Prompt:
An exact retyping of all lines below is the answer; pictures do not belong in it.

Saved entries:
☆ ☆ ☆ ☆ ☆ ☆ ☆
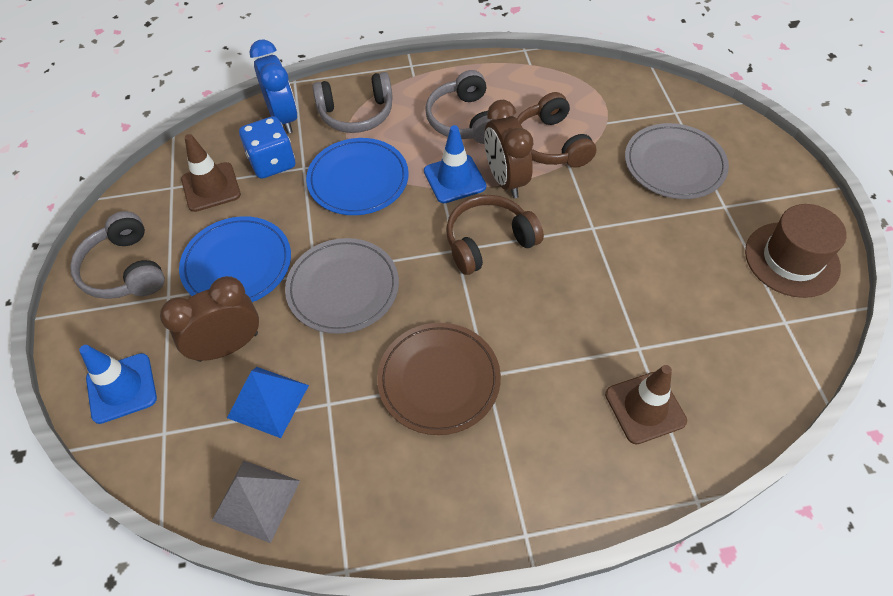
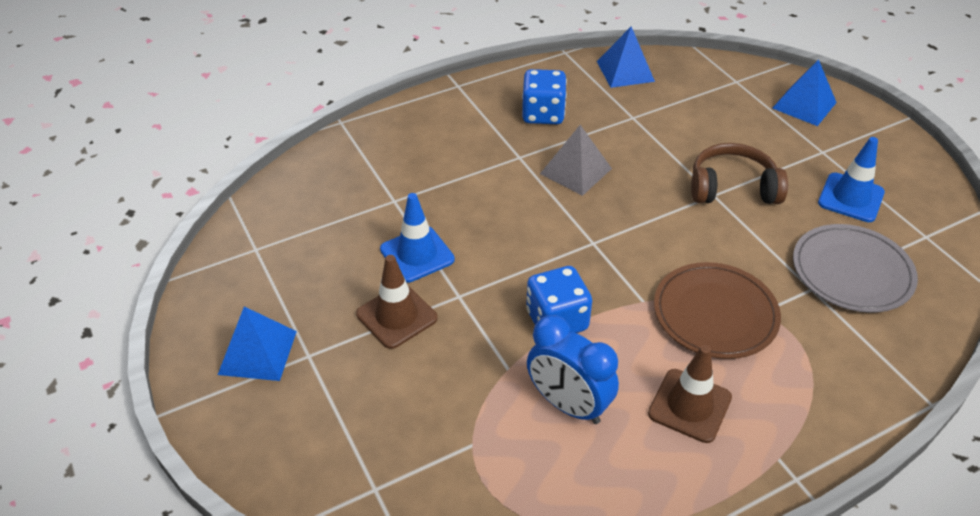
blue dice: 1 -> 2
blue plate: 2 -> 0
blue pyramid: 1 -> 3
brown clock: 2 -> 0
brown hat: 1 -> 0
brown headphones: 2 -> 1
grey headphones: 3 -> 0
grey plate: 2 -> 1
☆ ☆ ☆ ☆ ☆ ☆ ☆
Written answer:
blue dice: 1 -> 2
blue plate: 2 -> 0
blue pyramid: 1 -> 3
brown clock: 2 -> 0
brown hat: 1 -> 0
brown headphones: 2 -> 1
grey headphones: 3 -> 0
grey plate: 2 -> 1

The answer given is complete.